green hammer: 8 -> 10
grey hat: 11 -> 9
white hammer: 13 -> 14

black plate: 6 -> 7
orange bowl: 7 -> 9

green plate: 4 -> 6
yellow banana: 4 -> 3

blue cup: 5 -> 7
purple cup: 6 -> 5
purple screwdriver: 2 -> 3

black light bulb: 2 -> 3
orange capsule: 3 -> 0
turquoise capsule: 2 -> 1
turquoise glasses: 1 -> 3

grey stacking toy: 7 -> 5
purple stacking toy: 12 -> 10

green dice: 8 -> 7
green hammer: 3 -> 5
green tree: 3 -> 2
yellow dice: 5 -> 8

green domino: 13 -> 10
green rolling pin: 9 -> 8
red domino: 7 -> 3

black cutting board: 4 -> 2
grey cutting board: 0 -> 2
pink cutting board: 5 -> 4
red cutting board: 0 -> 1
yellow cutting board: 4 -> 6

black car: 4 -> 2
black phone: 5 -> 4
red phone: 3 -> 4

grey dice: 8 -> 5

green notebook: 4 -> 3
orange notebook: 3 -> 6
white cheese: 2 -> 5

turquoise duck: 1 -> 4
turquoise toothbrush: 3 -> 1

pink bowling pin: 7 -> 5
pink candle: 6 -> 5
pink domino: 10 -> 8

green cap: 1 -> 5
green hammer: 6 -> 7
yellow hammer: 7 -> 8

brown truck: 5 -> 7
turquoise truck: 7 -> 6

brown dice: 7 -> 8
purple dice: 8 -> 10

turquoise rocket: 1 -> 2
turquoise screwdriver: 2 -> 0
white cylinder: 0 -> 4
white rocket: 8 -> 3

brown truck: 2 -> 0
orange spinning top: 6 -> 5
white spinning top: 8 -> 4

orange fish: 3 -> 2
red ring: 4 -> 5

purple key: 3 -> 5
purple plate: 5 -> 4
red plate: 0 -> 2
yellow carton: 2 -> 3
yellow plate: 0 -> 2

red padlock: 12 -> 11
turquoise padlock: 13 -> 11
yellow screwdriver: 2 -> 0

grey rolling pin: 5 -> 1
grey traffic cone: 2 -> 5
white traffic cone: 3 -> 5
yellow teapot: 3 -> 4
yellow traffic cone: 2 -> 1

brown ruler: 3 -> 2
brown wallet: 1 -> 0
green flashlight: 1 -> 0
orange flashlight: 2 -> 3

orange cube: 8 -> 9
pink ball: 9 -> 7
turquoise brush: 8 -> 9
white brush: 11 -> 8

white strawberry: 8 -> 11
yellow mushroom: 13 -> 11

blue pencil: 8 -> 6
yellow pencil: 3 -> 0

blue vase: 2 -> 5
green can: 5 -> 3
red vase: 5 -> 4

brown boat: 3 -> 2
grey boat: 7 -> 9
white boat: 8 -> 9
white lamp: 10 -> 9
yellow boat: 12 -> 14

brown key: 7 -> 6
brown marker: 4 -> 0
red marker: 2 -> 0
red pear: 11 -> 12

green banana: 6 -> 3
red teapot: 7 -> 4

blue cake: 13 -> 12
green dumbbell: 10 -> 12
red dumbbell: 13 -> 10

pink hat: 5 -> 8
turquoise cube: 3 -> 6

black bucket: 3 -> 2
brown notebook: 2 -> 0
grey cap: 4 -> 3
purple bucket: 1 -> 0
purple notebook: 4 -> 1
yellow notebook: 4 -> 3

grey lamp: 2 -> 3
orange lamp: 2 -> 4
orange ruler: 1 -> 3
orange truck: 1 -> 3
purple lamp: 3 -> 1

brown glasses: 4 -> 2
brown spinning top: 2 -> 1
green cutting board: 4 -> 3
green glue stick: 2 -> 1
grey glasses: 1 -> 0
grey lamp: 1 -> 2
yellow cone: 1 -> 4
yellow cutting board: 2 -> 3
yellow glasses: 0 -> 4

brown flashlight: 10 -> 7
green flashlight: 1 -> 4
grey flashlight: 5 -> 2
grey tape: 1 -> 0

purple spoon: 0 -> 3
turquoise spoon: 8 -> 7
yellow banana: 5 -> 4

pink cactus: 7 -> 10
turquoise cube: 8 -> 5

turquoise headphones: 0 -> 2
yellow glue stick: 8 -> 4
═══
Your goal:
Once you have read the records, repeat them all exactly.

Reply to the exercise:
green hammer: 8 -> 10
grey hat: 11 -> 9
white hammer: 13 -> 14

black plate: 6 -> 7
orange bowl: 7 -> 9

green plate: 4 -> 6
yellow banana: 4 -> 3

blue cup: 5 -> 7
purple cup: 6 -> 5
purple screwdriver: 2 -> 3

black light bulb: 2 -> 3
orange capsule: 3 -> 0
turquoise capsule: 2 -> 1
turquoise glasses: 1 -> 3

grey stacking toy: 7 -> 5
purple stacking toy: 12 -> 10

green dice: 8 -> 7
green hammer: 3 -> 5
green tree: 3 -> 2
yellow dice: 5 -> 8

green domino: 13 -> 10
green rolling pin: 9 -> 8
red domino: 7 -> 3

black cutting board: 4 -> 2
grey cutting board: 0 -> 2
pink cutting board: 5 -> 4
red cutting board: 0 -> 1
yellow cutting board: 4 -> 6

black car: 4 -> 2
black phone: 5 -> 4
red phone: 3 -> 4

grey dice: 8 -> 5

green notebook: 4 -> 3
orange notebook: 3 -> 6
white cheese: 2 -> 5

turquoise duck: 1 -> 4
turquoise toothbrush: 3 -> 1

pink bowling pin: 7 -> 5
pink candle: 6 -> 5
pink domino: 10 -> 8

green cap: 1 -> 5
green hammer: 6 -> 7
yellow hammer: 7 -> 8

brown truck: 5 -> 7
turquoise truck: 7 -> 6

brown dice: 7 -> 8
purple dice: 8 -> 10

turquoise rocket: 1 -> 2
turquoise screwdriver: 2 -> 0
white cylinder: 0 -> 4
white rocket: 8 -> 3

brown truck: 2 -> 0
orange spinning top: 6 -> 5
white spinning top: 8 -> 4

orange fish: 3 -> 2
red ring: 4 -> 5

purple key: 3 -> 5
purple plate: 5 -> 4
red plate: 0 -> 2
yellow carton: 2 -> 3
yellow plate: 0 -> 2

red padlock: 12 -> 11
turquoise padlock: 13 -> 11
yellow screwdriver: 2 -> 0

grey rolling pin: 5 -> 1
grey traffic cone: 2 -> 5
white traffic cone: 3 -> 5
yellow teapot: 3 -> 4
yellow traffic cone: 2 -> 1

brown ruler: 3 -> 2
brown wallet: 1 -> 0
green flashlight: 1 -> 0
orange flashlight: 2 -> 3

orange cube: 8 -> 9
pink ball: 9 -> 7
turquoise brush: 8 -> 9
white brush: 11 -> 8

white strawberry: 8 -> 11
yellow mushroom: 13 -> 11

blue pencil: 8 -> 6
yellow pencil: 3 -> 0

blue vase: 2 -> 5
green can: 5 -> 3
red vase: 5 -> 4

brown boat: 3 -> 2
grey boat: 7 -> 9
white boat: 8 -> 9
white lamp: 10 -> 9
yellow boat: 12 -> 14

brown key: 7 -> 6
brown marker: 4 -> 0
red marker: 2 -> 0
red pear: 11 -> 12

green banana: 6 -> 3
red teapot: 7 -> 4

blue cake: 13 -> 12
green dumbbell: 10 -> 12
red dumbbell: 13 -> 10

pink hat: 5 -> 8
turquoise cube: 3 -> 6

black bucket: 3 -> 2
brown notebook: 2 -> 0
grey cap: 4 -> 3
purple bucket: 1 -> 0
purple notebook: 4 -> 1
yellow notebook: 4 -> 3

grey lamp: 2 -> 3
orange lamp: 2 -> 4
orange ruler: 1 -> 3
orange truck: 1 -> 3
purple lamp: 3 -> 1

brown glasses: 4 -> 2
brown spinning top: 2 -> 1
green cutting board: 4 -> 3
green glue stick: 2 -> 1
grey glasses: 1 -> 0
grey lamp: 1 -> 2
yellow cone: 1 -> 4
yellow cutting board: 2 -> 3
yellow glasses: 0 -> 4

brown flashlight: 10 -> 7
green flashlight: 1 -> 4
grey flashlight: 5 -> 2
grey tape: 1 -> 0

purple spoon: 0 -> 3
turquoise spoon: 8 -> 7
yellow banana: 5 -> 4

pink cactus: 7 -> 10
turquoise cube: 8 -> 5

turquoise headphones: 0 -> 2
yellow glue stick: 8 -> 4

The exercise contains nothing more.